§ Task statement: Word for word, set down the lines from the one that contains "STEPPER1 pin IN3: A3 -> 10" through the final line of the data; no pictures belong in the copy.

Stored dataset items

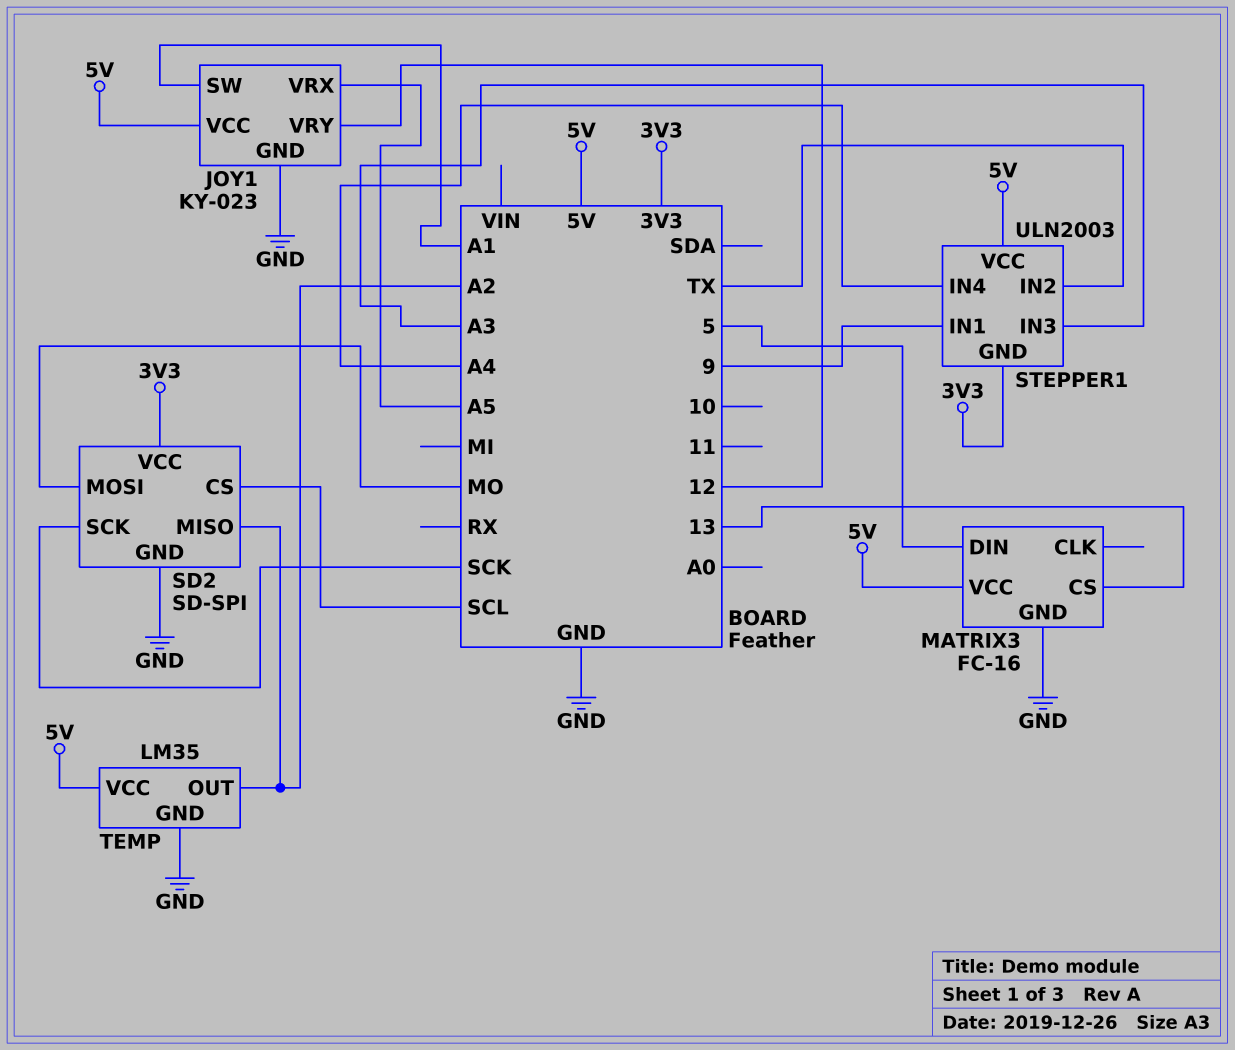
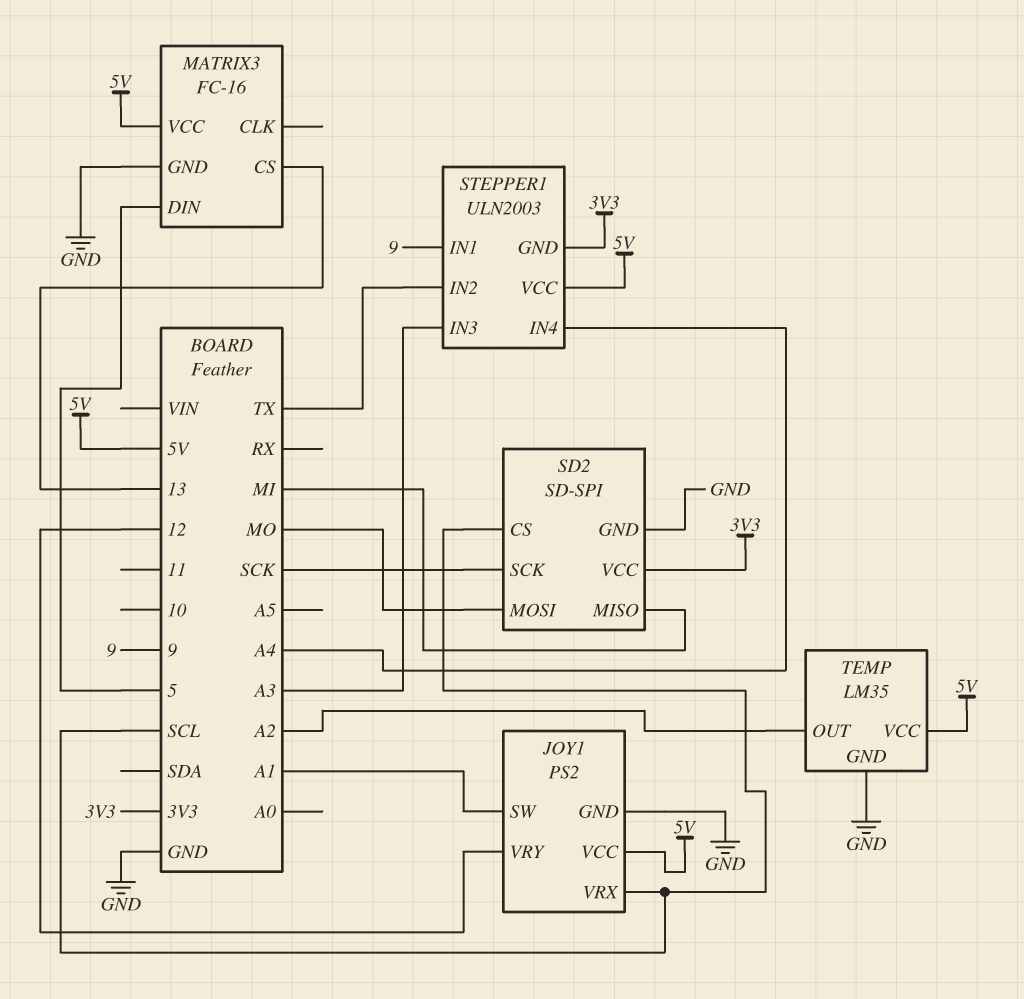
JOY1: KY-023 -> PS2
JOY1 pin VRX: A5 -> SCL
SD2 pin MISO: A2 -> MI

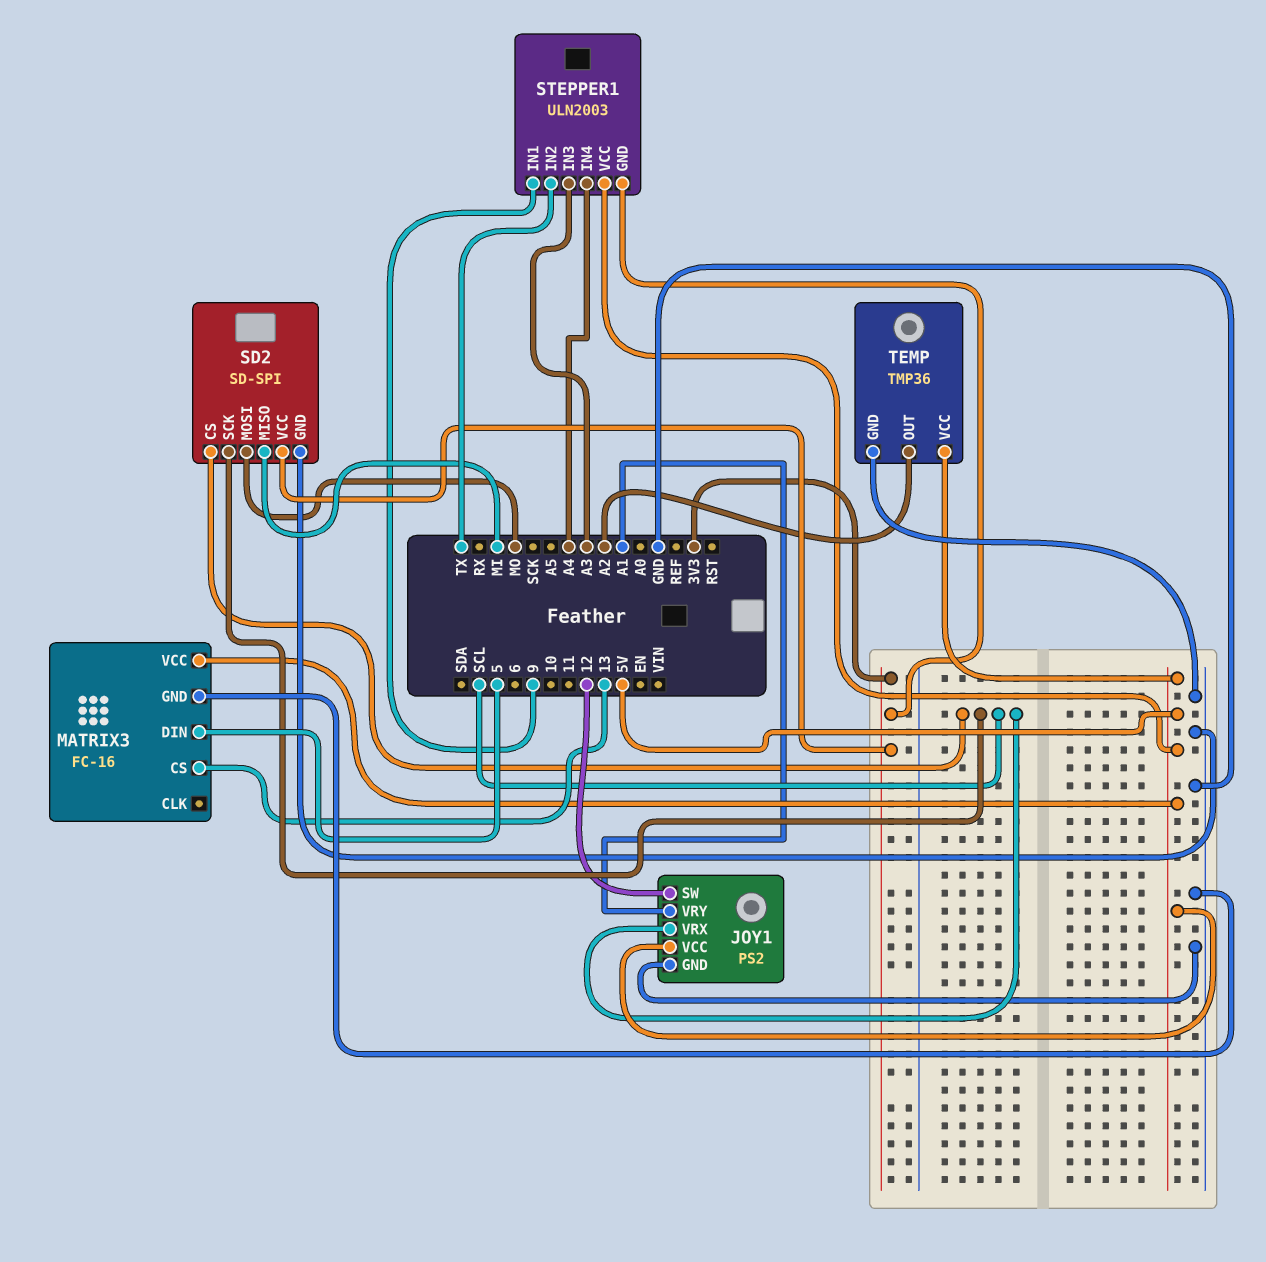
JOY1 pin SW: A1 -> 12
JOY1 pin VRY: 12 -> A1
SD2 pin SCK: SCK -> SCL
TEMP: LM35 -> TMP36

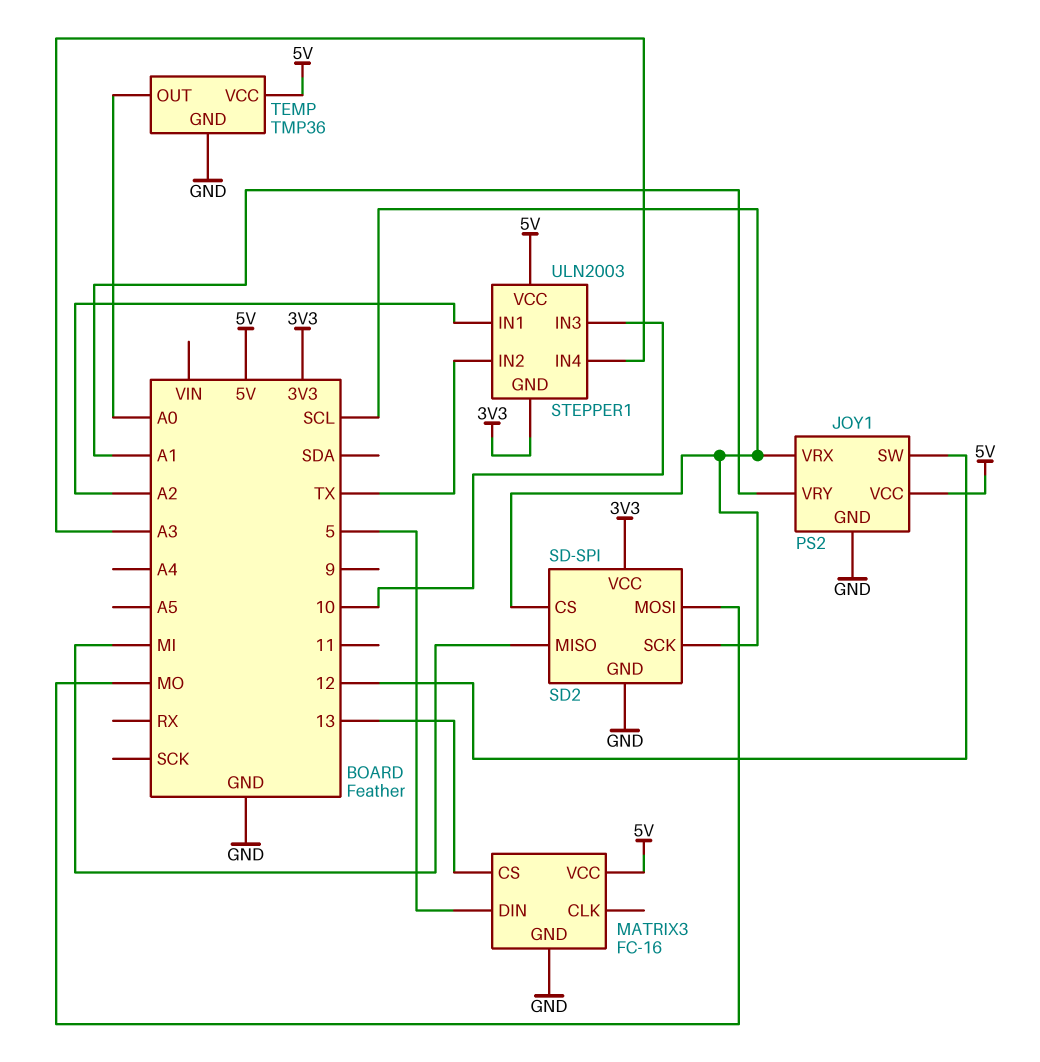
STEPPER1 pin IN1: 9 -> A2
STEPPER1 pin IN3: A3 -> 10
STEPPER1 pin IN4: A4 -> A3
TEMP pin OUT: A2 -> A0

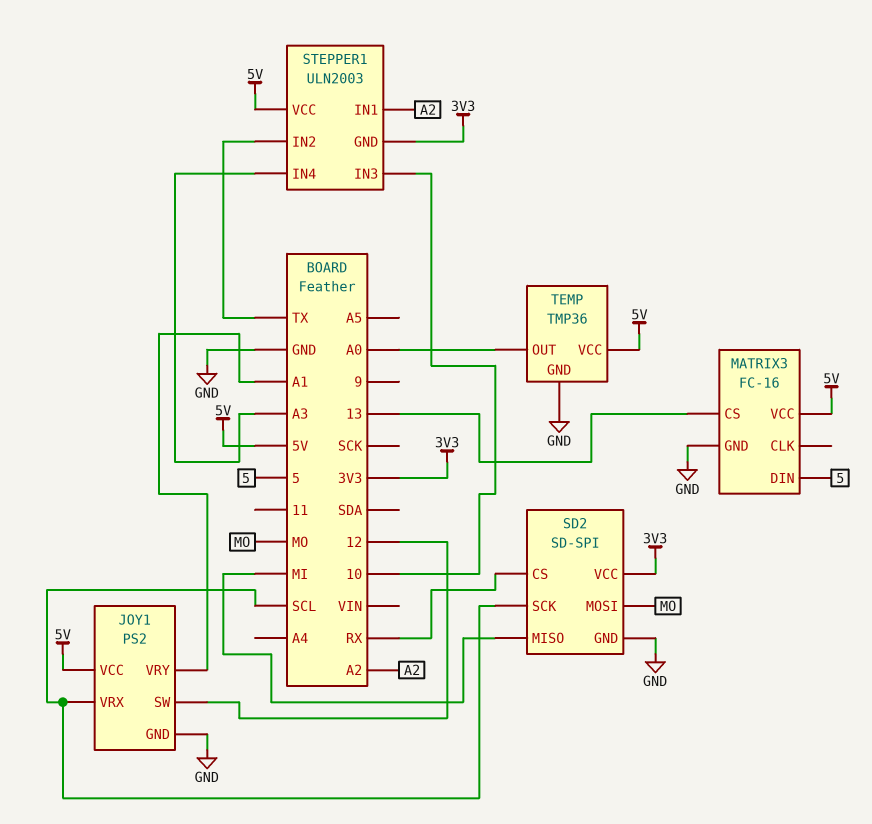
SD2 pin CS: SCL -> RX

§ Finished exercise:
STEPPER1 pin IN3: A3 -> 10
STEPPER1 pin IN4: A4 -> A3
TEMP pin OUT: A2 -> A0

SD2 pin CS: SCL -> RX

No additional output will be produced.